***** Entries provided *****
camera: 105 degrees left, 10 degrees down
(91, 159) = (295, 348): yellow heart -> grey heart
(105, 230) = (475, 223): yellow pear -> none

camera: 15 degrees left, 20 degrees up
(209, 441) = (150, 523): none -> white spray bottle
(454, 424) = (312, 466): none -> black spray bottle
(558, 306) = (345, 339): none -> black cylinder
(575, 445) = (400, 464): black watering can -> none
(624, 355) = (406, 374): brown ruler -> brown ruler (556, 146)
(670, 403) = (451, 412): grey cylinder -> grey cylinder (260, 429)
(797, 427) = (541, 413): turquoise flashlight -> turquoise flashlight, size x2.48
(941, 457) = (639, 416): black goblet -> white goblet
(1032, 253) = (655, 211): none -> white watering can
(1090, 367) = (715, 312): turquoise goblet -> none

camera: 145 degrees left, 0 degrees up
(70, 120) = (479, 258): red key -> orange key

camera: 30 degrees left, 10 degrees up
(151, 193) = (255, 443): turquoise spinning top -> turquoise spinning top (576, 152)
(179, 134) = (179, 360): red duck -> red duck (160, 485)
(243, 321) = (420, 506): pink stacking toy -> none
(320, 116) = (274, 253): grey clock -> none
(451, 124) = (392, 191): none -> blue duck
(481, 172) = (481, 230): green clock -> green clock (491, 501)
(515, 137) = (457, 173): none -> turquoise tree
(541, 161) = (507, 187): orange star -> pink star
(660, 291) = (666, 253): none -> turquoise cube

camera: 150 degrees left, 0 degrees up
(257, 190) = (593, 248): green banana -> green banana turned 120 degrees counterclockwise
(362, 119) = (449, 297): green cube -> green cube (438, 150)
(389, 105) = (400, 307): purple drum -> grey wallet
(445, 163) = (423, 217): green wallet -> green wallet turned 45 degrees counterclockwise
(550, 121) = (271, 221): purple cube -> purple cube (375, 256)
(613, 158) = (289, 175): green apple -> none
*****
Task description: Repeat the material above in full. Change no word.

Answer to this task:
camera: 105 degrees left, 10 degrees down
(91, 159) = (295, 348): yellow heart -> grey heart
(105, 230) = (475, 223): yellow pear -> none

camera: 15 degrees left, 20 degrees up
(209, 441) = (150, 523): none -> white spray bottle
(454, 424) = (312, 466): none -> black spray bottle
(558, 306) = (345, 339): none -> black cylinder
(575, 445) = (400, 464): black watering can -> none
(624, 355) = (406, 374): brown ruler -> brown ruler (556, 146)
(670, 403) = (451, 412): grey cylinder -> grey cylinder (260, 429)
(797, 427) = (541, 413): turquoise flashlight -> turquoise flashlight, size x2.48
(941, 457) = (639, 416): black goblet -> white goblet
(1032, 253) = (655, 211): none -> white watering can
(1090, 367) = (715, 312): turquoise goblet -> none

camera: 145 degrees left, 0 degrees up
(70, 120) = (479, 258): red key -> orange key

camera: 30 degrees left, 10 degrees up
(151, 193) = (255, 443): turquoise spinning top -> turquoise spinning top (576, 152)
(179, 134) = (179, 360): red duck -> red duck (160, 485)
(243, 321) = (420, 506): pink stacking toy -> none
(320, 116) = (274, 253): grey clock -> none
(451, 124) = (392, 191): none -> blue duck
(481, 172) = (481, 230): green clock -> green clock (491, 501)
(515, 137) = (457, 173): none -> turquoise tree
(541, 161) = (507, 187): orange star -> pink star
(660, 291) = (666, 253): none -> turquoise cube

camera: 150 degrees left, 0 degrees up
(257, 190) = (593, 248): green banana -> green banana turned 120 degrees counterclockwise
(362, 119) = (449, 297): green cube -> green cube (438, 150)
(389, 105) = (400, 307): purple drum -> grey wallet
(445, 163) = (423, 217): green wallet -> green wallet turned 45 degrees counterclockwise
(550, 121) = (271, 221): purple cube -> purple cube (375, 256)
(613, 158) = (289, 175): green apple -> none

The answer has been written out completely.